━━━ DATASET EXTRACT ━━━
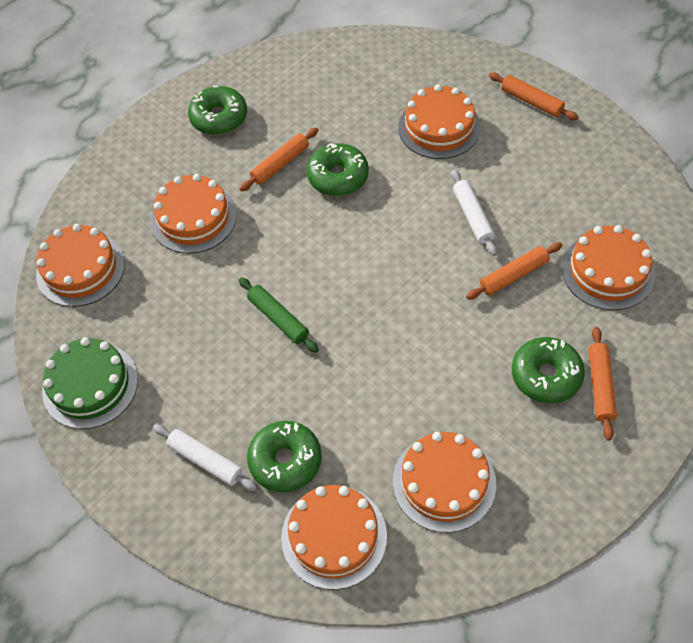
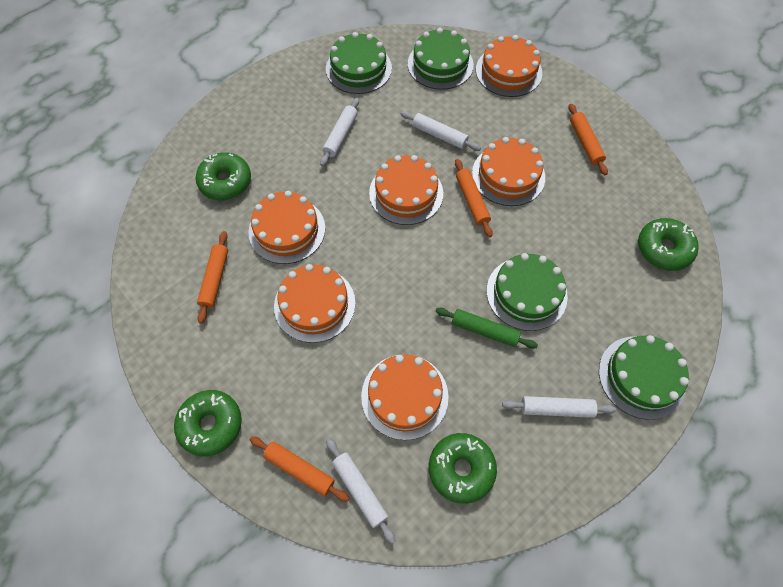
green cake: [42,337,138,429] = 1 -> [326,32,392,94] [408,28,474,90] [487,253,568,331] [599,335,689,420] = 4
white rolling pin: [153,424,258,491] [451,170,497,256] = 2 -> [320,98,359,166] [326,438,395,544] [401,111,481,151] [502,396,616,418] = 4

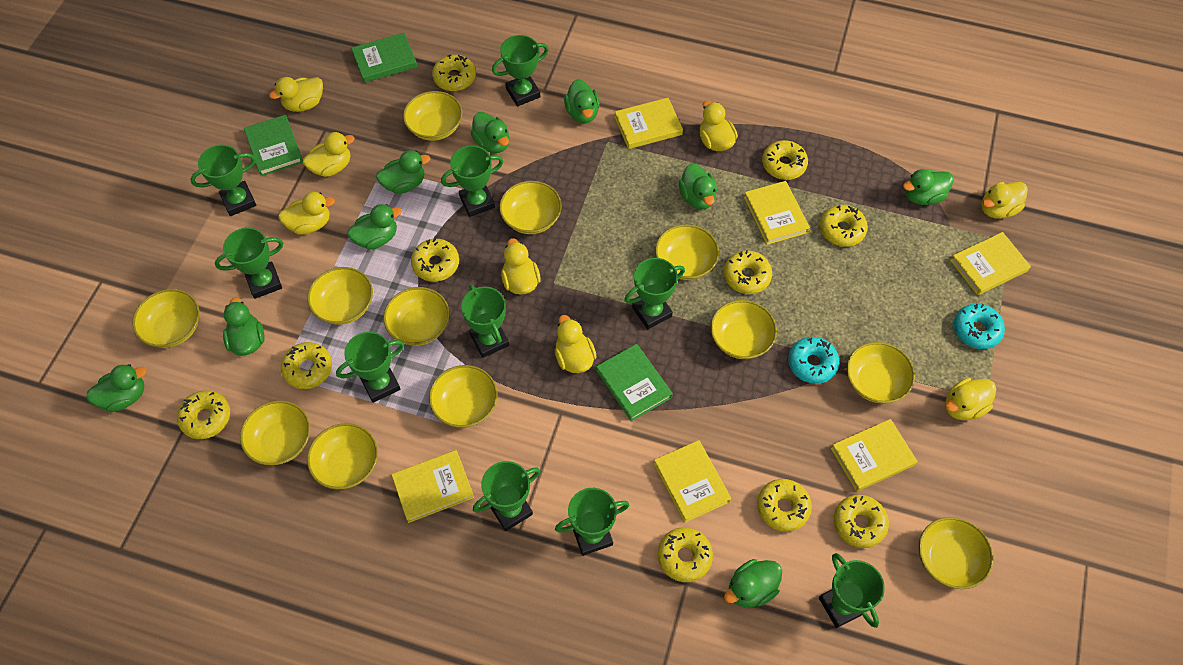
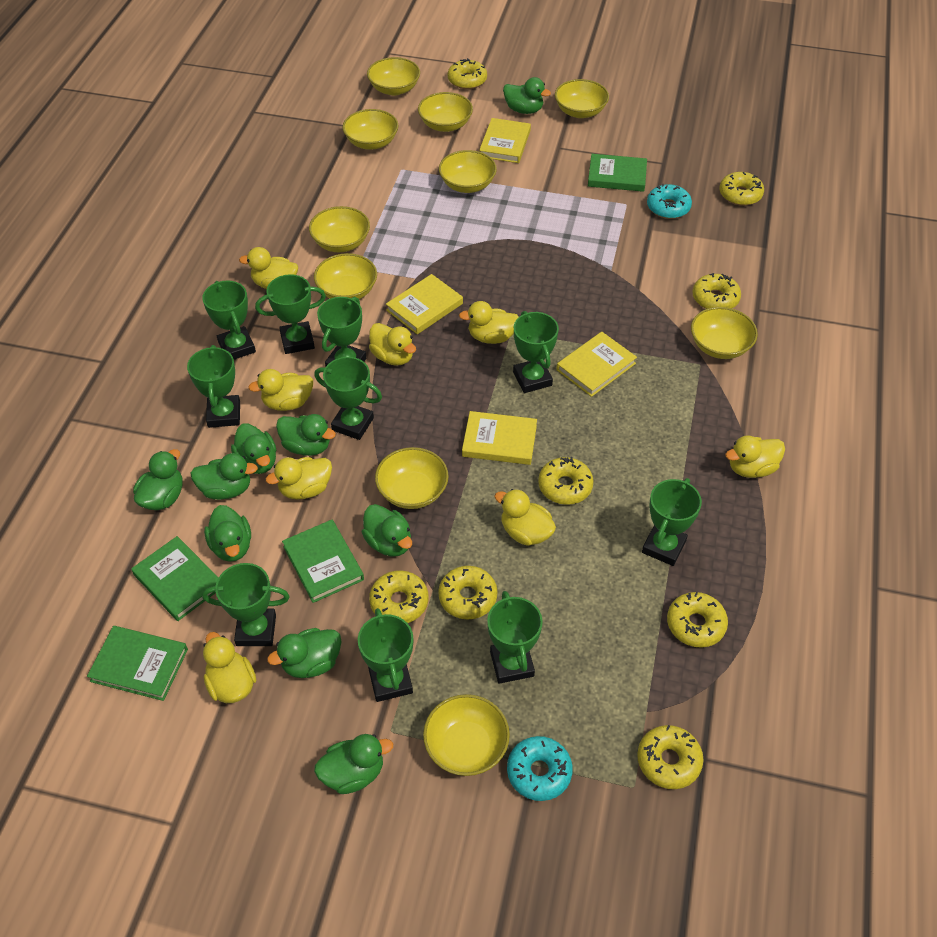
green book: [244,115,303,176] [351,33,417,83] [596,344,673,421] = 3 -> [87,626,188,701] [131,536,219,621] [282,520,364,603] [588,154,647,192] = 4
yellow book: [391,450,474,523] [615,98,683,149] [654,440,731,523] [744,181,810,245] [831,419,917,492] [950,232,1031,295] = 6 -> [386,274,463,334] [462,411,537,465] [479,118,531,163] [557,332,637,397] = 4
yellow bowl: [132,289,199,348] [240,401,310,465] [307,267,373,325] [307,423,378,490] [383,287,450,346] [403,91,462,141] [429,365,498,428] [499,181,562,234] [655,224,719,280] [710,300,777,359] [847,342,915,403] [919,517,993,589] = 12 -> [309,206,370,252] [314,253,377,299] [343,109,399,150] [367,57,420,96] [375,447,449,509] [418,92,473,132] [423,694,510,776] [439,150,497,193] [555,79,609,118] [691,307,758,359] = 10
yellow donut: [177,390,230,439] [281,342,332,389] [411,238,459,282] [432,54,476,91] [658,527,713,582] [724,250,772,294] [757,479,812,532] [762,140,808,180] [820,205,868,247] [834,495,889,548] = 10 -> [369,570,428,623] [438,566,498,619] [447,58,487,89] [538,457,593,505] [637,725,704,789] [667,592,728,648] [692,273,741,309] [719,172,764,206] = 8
━━━
- **EXERCISE INSTRUCTIONS**
Count the lines above that contain "green" and reply with the figure alone.

- **COMPLETED EXERCISE**
2